What is needed ::
From the entries below, write out exactly the lines between the line holding "black fork: 2 -> 1" and the line holding "yellow lamp: 5 -> 7", inclusive, excluding any pictures.
○ ○ ○ ○
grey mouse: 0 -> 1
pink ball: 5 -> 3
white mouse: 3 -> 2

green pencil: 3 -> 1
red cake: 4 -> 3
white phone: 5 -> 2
○ ○ ○ ○
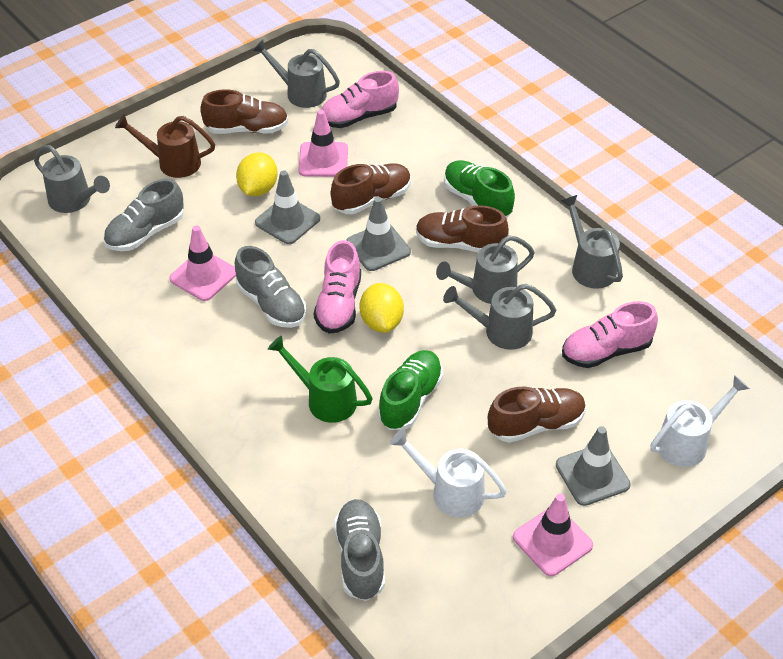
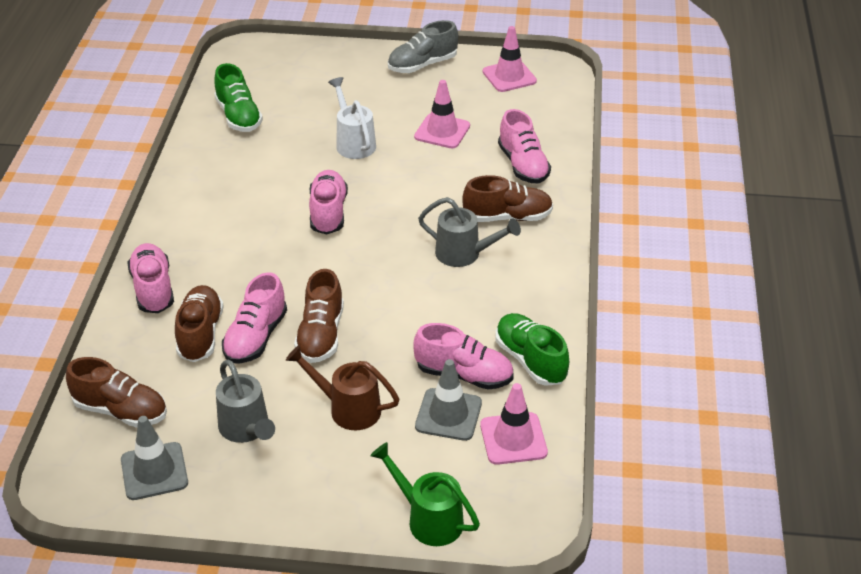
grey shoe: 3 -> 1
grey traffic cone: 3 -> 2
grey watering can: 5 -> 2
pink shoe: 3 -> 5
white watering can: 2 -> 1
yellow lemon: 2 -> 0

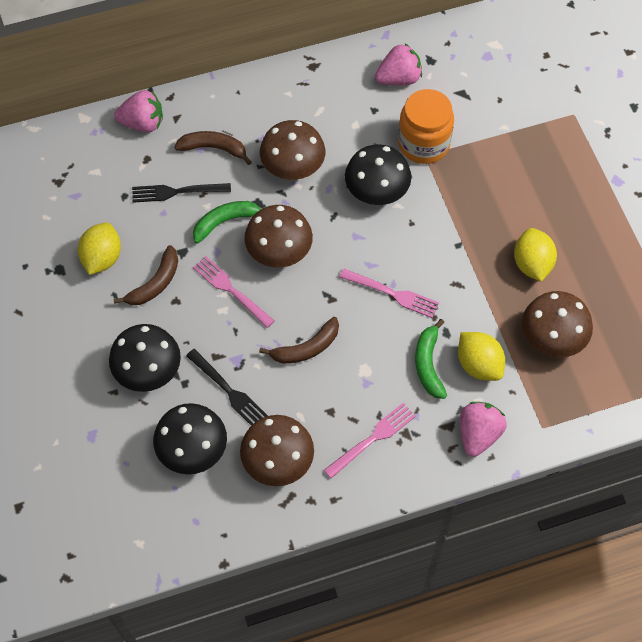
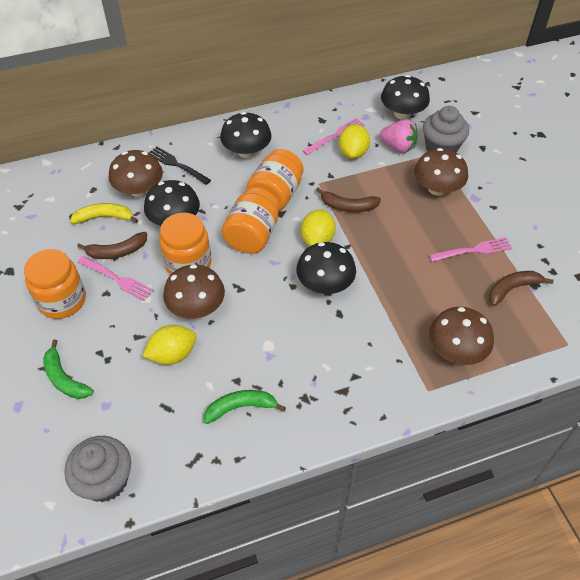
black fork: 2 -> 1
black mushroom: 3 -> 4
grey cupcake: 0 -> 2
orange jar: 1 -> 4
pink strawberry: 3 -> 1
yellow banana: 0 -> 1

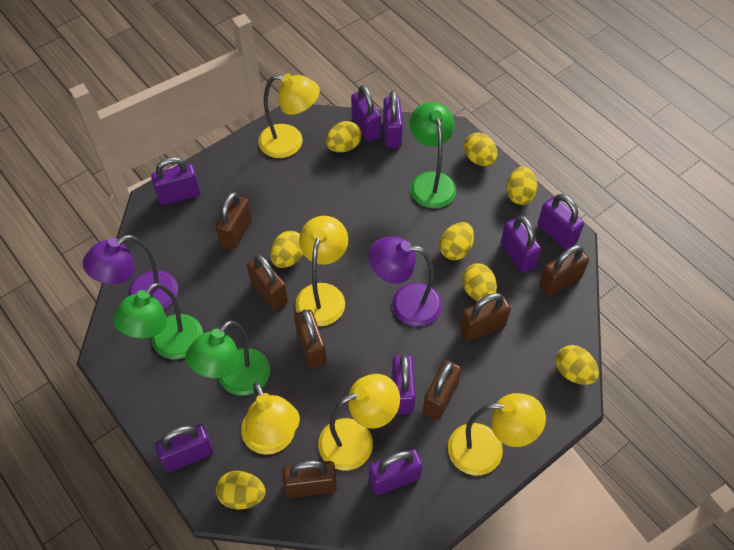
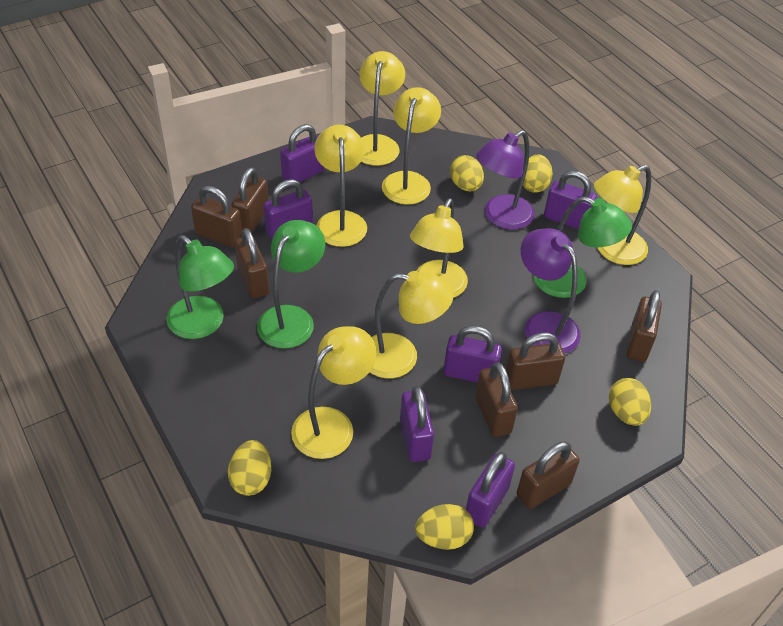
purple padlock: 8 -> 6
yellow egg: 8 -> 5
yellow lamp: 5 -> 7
○ ○ ○ ○
Task solution ::
black fork: 2 -> 1
black mushroom: 3 -> 4
grey cupcake: 0 -> 2
orange jar: 1 -> 4
pink strawberry: 3 -> 1
yellow banana: 0 -> 1

purple padlock: 8 -> 6
yellow egg: 8 -> 5
yellow lamp: 5 -> 7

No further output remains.